** DATASET follows **
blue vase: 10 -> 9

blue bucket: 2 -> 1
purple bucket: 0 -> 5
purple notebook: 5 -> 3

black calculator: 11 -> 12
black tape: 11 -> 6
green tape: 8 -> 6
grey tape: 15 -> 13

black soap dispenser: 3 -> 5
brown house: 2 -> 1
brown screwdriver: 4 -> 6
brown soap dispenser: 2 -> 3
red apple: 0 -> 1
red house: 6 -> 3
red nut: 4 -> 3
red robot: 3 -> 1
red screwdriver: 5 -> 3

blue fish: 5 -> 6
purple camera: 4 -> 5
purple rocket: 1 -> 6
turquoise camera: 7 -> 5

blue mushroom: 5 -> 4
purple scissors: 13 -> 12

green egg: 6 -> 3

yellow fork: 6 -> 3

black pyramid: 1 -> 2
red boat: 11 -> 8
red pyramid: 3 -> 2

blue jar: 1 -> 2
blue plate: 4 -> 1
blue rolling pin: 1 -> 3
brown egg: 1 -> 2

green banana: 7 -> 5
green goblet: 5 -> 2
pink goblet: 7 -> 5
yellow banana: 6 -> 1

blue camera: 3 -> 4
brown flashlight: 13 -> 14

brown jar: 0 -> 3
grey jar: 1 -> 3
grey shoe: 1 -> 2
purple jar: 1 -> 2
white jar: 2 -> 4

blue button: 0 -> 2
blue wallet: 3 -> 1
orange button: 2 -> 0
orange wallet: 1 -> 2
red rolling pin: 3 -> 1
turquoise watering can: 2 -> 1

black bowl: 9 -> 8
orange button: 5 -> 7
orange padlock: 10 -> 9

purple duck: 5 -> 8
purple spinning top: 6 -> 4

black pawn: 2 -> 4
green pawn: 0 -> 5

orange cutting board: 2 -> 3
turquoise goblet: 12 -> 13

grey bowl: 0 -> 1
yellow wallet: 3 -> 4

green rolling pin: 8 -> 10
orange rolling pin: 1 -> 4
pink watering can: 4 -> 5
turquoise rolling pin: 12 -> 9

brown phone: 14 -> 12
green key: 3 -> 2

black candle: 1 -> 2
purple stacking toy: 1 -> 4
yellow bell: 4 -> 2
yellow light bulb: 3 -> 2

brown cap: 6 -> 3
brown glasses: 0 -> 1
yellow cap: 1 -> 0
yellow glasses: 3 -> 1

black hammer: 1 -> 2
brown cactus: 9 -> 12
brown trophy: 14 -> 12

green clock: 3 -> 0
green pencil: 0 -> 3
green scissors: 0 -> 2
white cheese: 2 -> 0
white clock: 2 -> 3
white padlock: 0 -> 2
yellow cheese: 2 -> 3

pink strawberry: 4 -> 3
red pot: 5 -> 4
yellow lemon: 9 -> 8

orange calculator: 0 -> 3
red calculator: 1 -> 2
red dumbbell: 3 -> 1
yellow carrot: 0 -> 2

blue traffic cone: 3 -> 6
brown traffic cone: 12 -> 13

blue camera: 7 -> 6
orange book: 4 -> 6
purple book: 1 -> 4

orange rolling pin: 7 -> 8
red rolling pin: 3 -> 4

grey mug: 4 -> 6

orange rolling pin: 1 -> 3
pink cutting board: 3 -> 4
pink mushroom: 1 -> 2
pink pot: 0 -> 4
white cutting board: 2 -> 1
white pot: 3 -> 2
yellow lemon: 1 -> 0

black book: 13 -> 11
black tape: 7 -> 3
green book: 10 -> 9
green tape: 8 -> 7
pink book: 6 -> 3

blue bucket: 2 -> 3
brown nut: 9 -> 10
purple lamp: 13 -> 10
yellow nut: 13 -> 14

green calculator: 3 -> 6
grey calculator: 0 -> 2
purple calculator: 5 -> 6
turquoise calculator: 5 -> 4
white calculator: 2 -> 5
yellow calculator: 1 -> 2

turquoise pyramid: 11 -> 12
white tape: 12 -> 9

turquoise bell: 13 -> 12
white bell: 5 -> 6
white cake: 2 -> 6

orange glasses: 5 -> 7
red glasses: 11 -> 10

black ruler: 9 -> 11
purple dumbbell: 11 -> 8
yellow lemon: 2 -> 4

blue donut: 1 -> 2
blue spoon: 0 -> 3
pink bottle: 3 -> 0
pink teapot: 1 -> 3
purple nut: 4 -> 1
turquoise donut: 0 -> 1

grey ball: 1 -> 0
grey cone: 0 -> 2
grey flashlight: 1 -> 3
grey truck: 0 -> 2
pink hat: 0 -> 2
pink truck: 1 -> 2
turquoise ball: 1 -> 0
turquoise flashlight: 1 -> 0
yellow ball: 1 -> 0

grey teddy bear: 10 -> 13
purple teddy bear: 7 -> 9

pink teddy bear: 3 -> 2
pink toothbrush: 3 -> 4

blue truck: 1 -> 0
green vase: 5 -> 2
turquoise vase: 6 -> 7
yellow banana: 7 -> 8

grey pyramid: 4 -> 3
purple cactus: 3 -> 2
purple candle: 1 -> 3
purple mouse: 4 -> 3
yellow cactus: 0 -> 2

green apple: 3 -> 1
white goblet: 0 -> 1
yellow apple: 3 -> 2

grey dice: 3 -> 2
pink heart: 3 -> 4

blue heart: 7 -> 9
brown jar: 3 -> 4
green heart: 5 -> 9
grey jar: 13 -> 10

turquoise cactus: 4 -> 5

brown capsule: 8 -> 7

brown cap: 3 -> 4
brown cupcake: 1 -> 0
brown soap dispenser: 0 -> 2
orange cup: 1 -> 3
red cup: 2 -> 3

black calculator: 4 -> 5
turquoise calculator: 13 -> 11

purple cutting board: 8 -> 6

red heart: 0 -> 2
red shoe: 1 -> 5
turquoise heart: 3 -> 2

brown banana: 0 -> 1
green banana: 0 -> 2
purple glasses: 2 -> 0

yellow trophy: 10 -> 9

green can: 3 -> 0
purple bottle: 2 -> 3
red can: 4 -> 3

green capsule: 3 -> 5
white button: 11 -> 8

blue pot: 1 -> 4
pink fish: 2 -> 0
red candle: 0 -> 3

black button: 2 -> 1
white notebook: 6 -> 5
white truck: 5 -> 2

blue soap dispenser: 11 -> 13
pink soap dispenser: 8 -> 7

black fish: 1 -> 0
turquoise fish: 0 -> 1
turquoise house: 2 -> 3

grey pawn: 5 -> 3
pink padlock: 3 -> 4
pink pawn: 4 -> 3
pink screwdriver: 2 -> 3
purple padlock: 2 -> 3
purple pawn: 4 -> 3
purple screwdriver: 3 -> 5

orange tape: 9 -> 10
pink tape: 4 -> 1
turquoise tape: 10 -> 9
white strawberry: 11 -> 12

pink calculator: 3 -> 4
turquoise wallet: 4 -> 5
** End of DATASET **
◆ EXERCISE DESCRIPTION: Within the records above, each line containing "heart" is to be returned.

◆ REPLY:
pink heart: 3 -> 4
blue heart: 7 -> 9
green heart: 5 -> 9
red heart: 0 -> 2
turquoise heart: 3 -> 2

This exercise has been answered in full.